___ Entries supplied ___

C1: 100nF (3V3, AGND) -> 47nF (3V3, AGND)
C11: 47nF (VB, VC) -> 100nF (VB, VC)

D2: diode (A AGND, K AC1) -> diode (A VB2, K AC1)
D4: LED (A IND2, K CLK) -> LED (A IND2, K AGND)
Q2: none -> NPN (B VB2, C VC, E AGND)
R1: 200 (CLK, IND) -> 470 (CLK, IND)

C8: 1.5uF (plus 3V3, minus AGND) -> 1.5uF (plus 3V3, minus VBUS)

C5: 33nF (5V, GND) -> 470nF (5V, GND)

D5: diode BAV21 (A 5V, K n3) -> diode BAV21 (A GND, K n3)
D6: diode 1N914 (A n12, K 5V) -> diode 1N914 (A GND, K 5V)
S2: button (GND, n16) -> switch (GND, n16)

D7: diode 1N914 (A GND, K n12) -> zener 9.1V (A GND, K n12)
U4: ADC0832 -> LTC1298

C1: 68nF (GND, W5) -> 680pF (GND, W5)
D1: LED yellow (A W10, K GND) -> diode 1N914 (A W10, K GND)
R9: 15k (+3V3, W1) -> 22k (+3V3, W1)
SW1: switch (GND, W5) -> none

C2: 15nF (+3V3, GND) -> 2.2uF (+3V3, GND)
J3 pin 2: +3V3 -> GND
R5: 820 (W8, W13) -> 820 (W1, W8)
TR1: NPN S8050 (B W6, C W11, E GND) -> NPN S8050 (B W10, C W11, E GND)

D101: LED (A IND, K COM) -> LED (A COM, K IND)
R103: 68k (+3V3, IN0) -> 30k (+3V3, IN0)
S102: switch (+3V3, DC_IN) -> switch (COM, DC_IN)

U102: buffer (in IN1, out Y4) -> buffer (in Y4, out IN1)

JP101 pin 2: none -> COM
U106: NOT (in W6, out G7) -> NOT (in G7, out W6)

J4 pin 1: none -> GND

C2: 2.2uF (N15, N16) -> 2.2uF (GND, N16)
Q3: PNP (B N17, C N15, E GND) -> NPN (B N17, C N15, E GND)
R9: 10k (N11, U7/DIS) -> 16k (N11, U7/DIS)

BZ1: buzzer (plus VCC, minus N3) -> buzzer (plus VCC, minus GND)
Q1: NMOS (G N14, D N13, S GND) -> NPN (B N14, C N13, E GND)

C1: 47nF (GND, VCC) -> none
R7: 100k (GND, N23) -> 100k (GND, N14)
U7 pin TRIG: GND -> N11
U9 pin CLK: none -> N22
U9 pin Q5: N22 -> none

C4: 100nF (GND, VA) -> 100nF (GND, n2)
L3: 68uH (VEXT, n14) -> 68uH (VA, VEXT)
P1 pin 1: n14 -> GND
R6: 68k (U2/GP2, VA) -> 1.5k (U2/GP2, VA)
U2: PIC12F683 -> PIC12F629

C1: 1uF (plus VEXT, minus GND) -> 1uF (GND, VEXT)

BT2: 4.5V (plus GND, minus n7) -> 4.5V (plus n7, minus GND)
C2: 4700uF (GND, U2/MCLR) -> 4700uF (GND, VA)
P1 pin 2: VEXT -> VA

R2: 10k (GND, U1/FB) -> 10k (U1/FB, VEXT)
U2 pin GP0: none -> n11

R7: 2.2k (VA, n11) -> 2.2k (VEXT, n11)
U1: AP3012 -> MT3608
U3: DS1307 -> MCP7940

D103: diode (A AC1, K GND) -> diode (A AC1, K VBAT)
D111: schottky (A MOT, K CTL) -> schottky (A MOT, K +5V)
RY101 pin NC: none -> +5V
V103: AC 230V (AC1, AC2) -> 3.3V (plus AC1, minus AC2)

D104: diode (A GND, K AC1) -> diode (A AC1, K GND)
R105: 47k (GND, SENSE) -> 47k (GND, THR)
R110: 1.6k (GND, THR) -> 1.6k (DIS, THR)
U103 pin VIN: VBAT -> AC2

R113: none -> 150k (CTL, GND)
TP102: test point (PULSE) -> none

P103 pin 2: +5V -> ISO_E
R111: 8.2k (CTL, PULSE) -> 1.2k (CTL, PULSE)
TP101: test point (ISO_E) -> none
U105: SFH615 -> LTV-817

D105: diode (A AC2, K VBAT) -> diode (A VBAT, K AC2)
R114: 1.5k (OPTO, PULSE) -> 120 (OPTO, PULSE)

___

What is expected.
Reproduce each record shown above without altering a single word.

Solution for this task.
C1: 100nF (3V3, AGND) -> 47nF (3V3, AGND)
C11: 47nF (VB, VC) -> 100nF (VB, VC)

D2: diode (A AGND, K AC1) -> diode (A VB2, K AC1)
D4: LED (A IND2, K CLK) -> LED (A IND2, K AGND)
Q2: none -> NPN (B VB2, C VC, E AGND)
R1: 200 (CLK, IND) -> 470 (CLK, IND)

C8: 1.5uF (plus 3V3, minus AGND) -> 1.5uF (plus 3V3, minus VBUS)

C5: 33nF (5V, GND) -> 470nF (5V, GND)

D5: diode BAV21 (A 5V, K n3) -> diode BAV21 (A GND, K n3)
D6: diode 1N914 (A n12, K 5V) -> diode 1N914 (A GND, K 5V)
S2: button (GND, n16) -> switch (GND, n16)

D7: diode 1N914 (A GND, K n12) -> zener 9.1V (A GND, K n12)
U4: ADC0832 -> LTC1298

C1: 68nF (GND, W5) -> 680pF (GND, W5)
D1: LED yellow (A W10, K GND) -> diode 1N914 (A W10, K GND)
R9: 15k (+3V3, W1) -> 22k (+3V3, W1)
SW1: switch (GND, W5) -> none

C2: 15nF (+3V3, GND) -> 2.2uF (+3V3, GND)
J3 pin 2: +3V3 -> GND
R5: 820 (W8, W13) -> 820 (W1, W8)
TR1: NPN S8050 (B W6, C W11, E GND) -> NPN S8050 (B W10, C W11, E GND)

D101: LED (A IND, K COM) -> LED (A COM, K IND)
R103: 68k (+3V3, IN0) -> 30k (+3V3, IN0)
S102: switch (+3V3, DC_IN) -> switch (COM, DC_IN)

U102: buffer (in IN1, out Y4) -> buffer (in Y4, out IN1)

JP101 pin 2: none -> COM
U106: NOT (in W6, out G7) -> NOT (in G7, out W6)

J4 pin 1: none -> GND

C2: 2.2uF (N15, N16) -> 2.2uF (GND, N16)
Q3: PNP (B N17, C N15, E GND) -> NPN (B N17, C N15, E GND)
R9: 10k (N11, U7/DIS) -> 16k (N11, U7/DIS)

BZ1: buzzer (plus VCC, minus N3) -> buzzer (plus VCC, minus GND)
Q1: NMOS (G N14, D N13, S GND) -> NPN (B N14, C N13, E GND)

C1: 47nF (GND, VCC) -> none
R7: 100k (GND, N23) -> 100k (GND, N14)
U7 pin TRIG: GND -> N11
U9 pin CLK: none -> N22
U9 pin Q5: N22 -> none

C4: 100nF (GND, VA) -> 100nF (GND, n2)
L3: 68uH (VEXT, n14) -> 68uH (VA, VEXT)
P1 pin 1: n14 -> GND
R6: 68k (U2/GP2, VA) -> 1.5k (U2/GP2, VA)
U2: PIC12F683 -> PIC12F629

C1: 1uF (plus VEXT, minus GND) -> 1uF (GND, VEXT)

BT2: 4.5V (plus GND, minus n7) -> 4.5V (plus n7, minus GND)
C2: 4700uF (GND, U2/MCLR) -> 4700uF (GND, VA)
P1 pin 2: VEXT -> VA

R2: 10k (GND, U1/FB) -> 10k (U1/FB, VEXT)
U2 pin GP0: none -> n11

R7: 2.2k (VA, n11) -> 2.2k (VEXT, n11)
U1: AP3012 -> MT3608
U3: DS1307 -> MCP7940

D103: diode (A AC1, K GND) -> diode (A AC1, K VBAT)
D111: schottky (A MOT, K CTL) -> schottky (A MOT, K +5V)
RY101 pin NC: none -> +5V
V103: AC 230V (AC1, AC2) -> 3.3V (plus AC1, minus AC2)

D104: diode (A GND, K AC1) -> diode (A AC1, K GND)
R105: 47k (GND, SENSE) -> 47k (GND, THR)
R110: 1.6k (GND, THR) -> 1.6k (DIS, THR)
U103 pin VIN: VBAT -> AC2

R113: none -> 150k (CTL, GND)
TP102: test point (PULSE) -> none

P103 pin 2: +5V -> ISO_E
R111: 8.2k (CTL, PULSE) -> 1.2k (CTL, PULSE)
TP101: test point (ISO_E) -> none
U105: SFH615 -> LTV-817

D105: diode (A AC2, K VBAT) -> diode (A VBAT, K AC2)
R114: 1.5k (OPTO, PULSE) -> 120 (OPTO, PULSE)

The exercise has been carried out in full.